»»

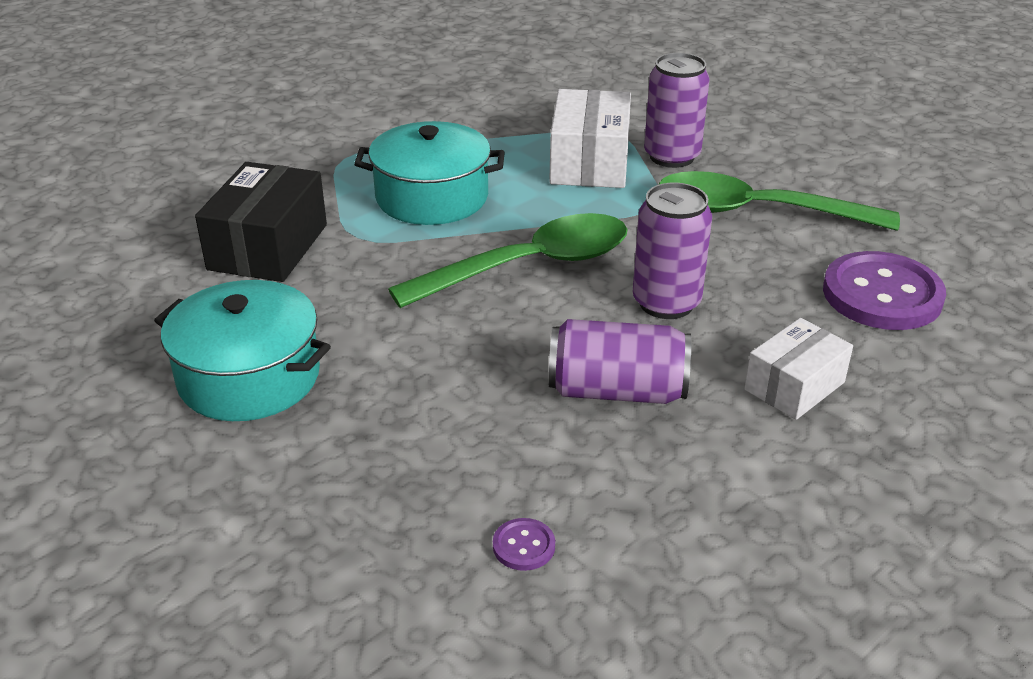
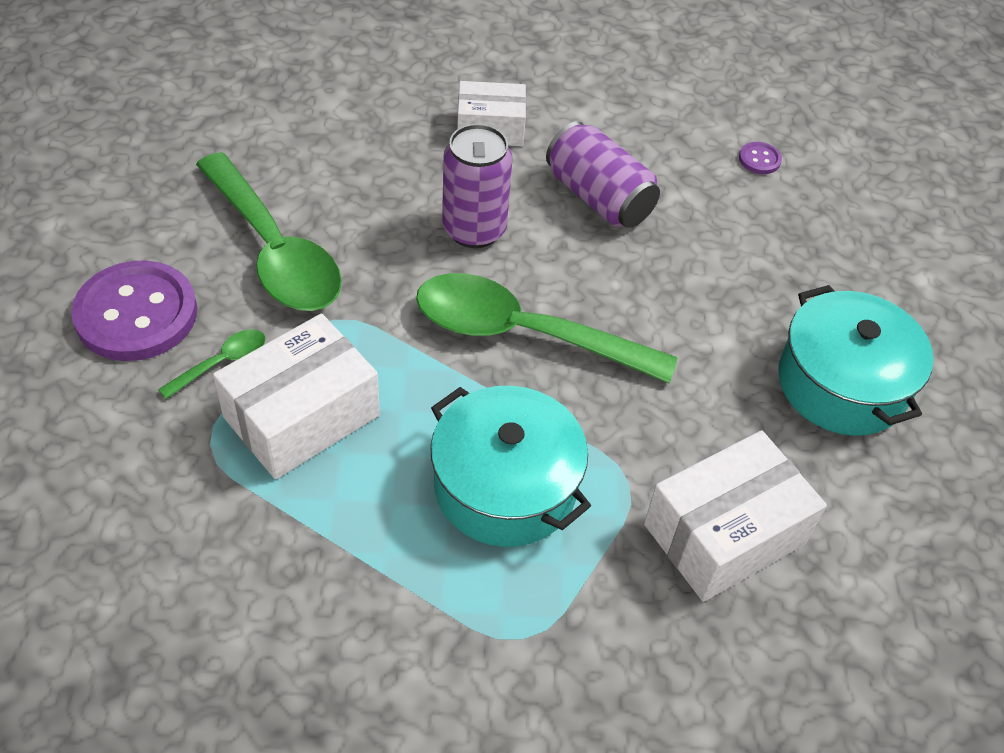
camera: 140 degrees left, 15 degrees up
(268, 247) = (724, 533): black box -> white box
(671, 156) = (222, 363): purple can -> green spoon
(882, 295) = (329, 134): purple button -> purple button (136, 314)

««

What is needed:
Your answer should contain all the material above, written out exactly, and none of the pictures.

Written response:
camera: 140 degrees left, 15 degrees up
(268, 247) = (724, 533): black box -> white box
(671, 156) = (222, 363): purple can -> green spoon
(882, 295) = (329, 134): purple button -> purple button (136, 314)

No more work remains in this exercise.